◆ Records supplied:
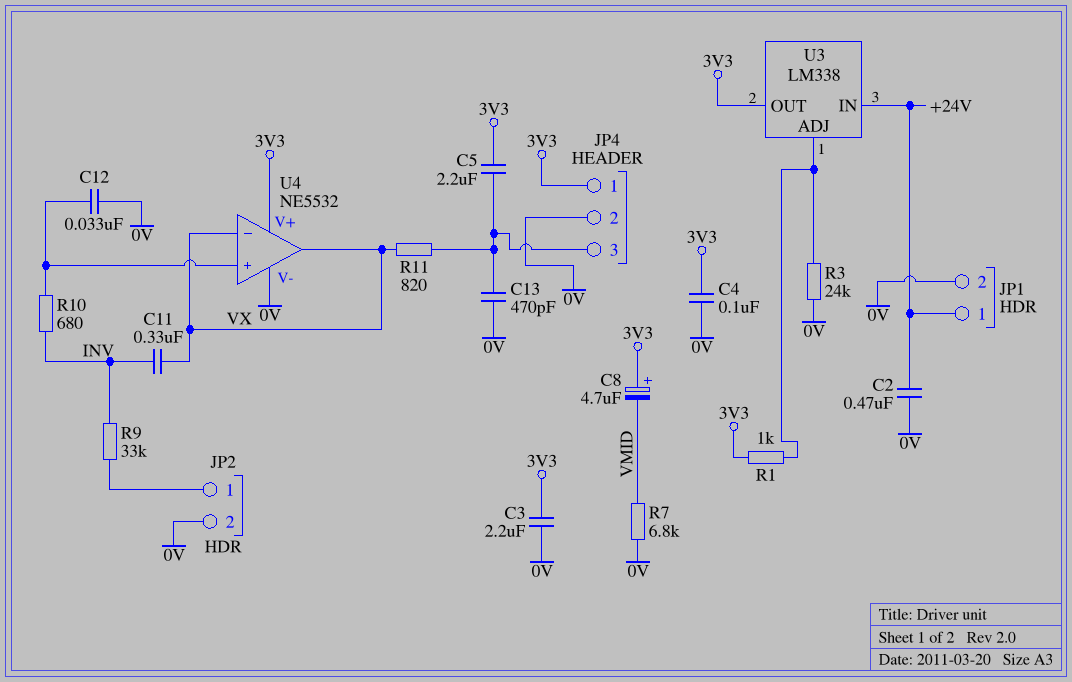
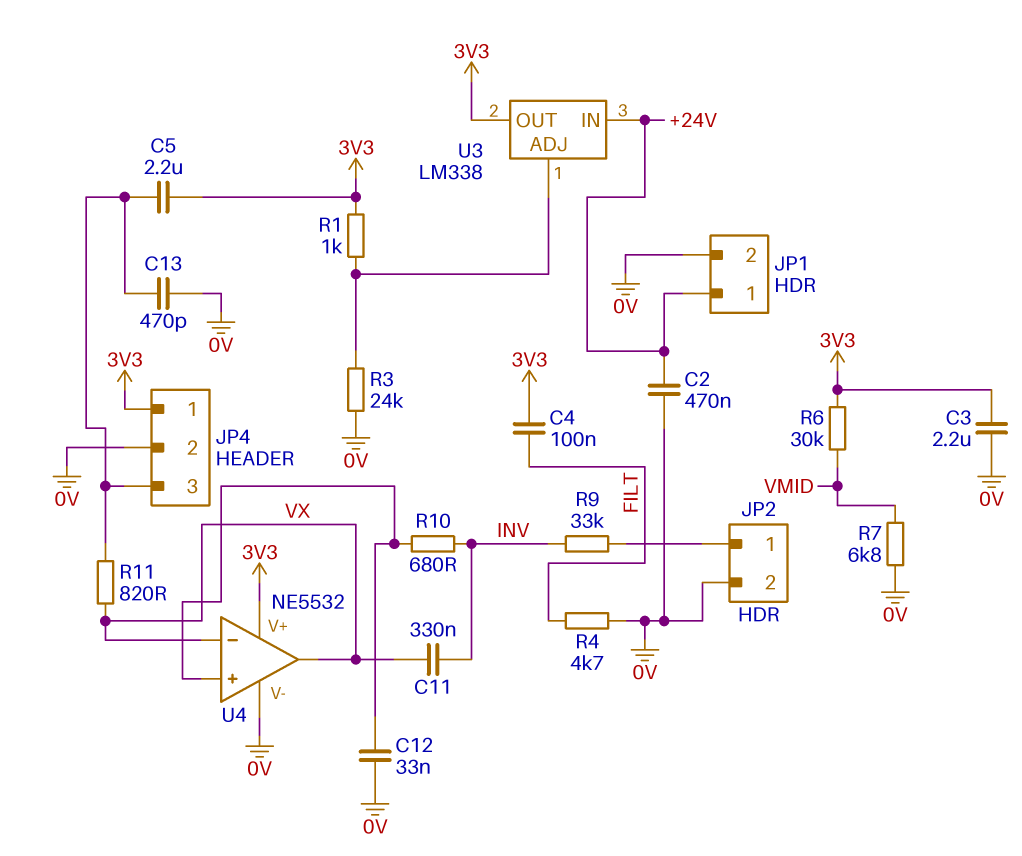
C4: 100nF (0V, 3V3) -> 100nF (3V3, FILT)
C8: 4.7uF (plus 3V3, minus VMID) -> none
R4: none -> 4.7k (0V, FILT)
R6: none -> 30k (3V3, VMID)

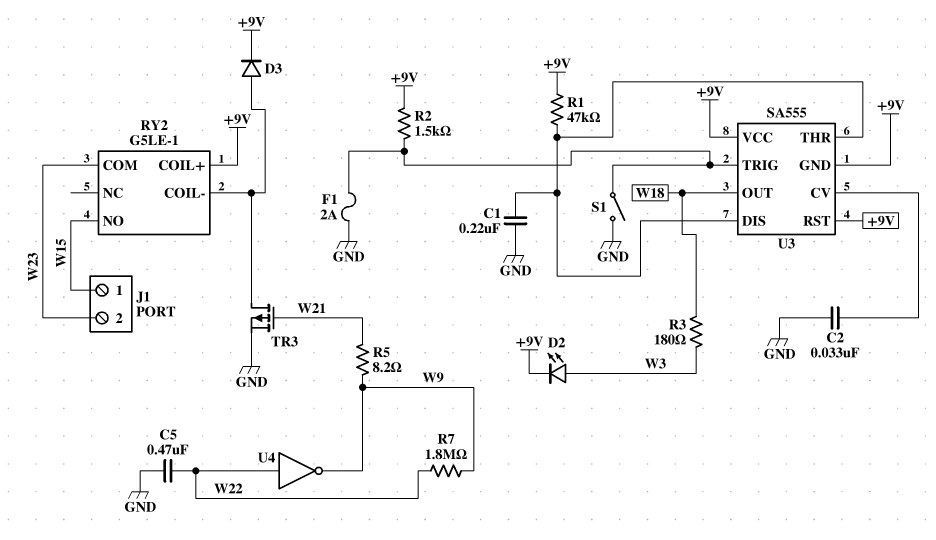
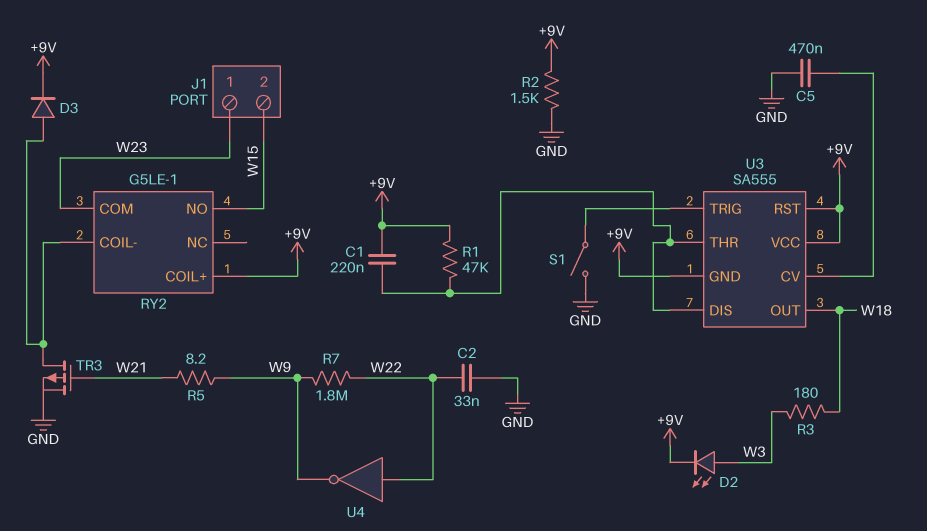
C1: 220nF (GND, U3/DIS) -> 220nF (+9V, U3/DIS)
C2: 33nF (GND, U3/CV) -> 33nF (GND, W22)
C5: 470nF (GND, W22) -> 470nF (GND, U3/CV)
F1: 2A (GND, U3/TRIG) -> none
J1 pin 1: W15 -> W23
J1 pin 2: W23 -> W15
R2: 1.5k (+9V, U3/TRIG) -> 1.5k (+9V, GND)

◆ What is required:
Whenever the word "VMID" shows up in a line above, copy that line.

◆ Response below:
C8: 4.7uF (plus 3V3, minus VMID) -> none
R6: none -> 30k (3V3, VMID)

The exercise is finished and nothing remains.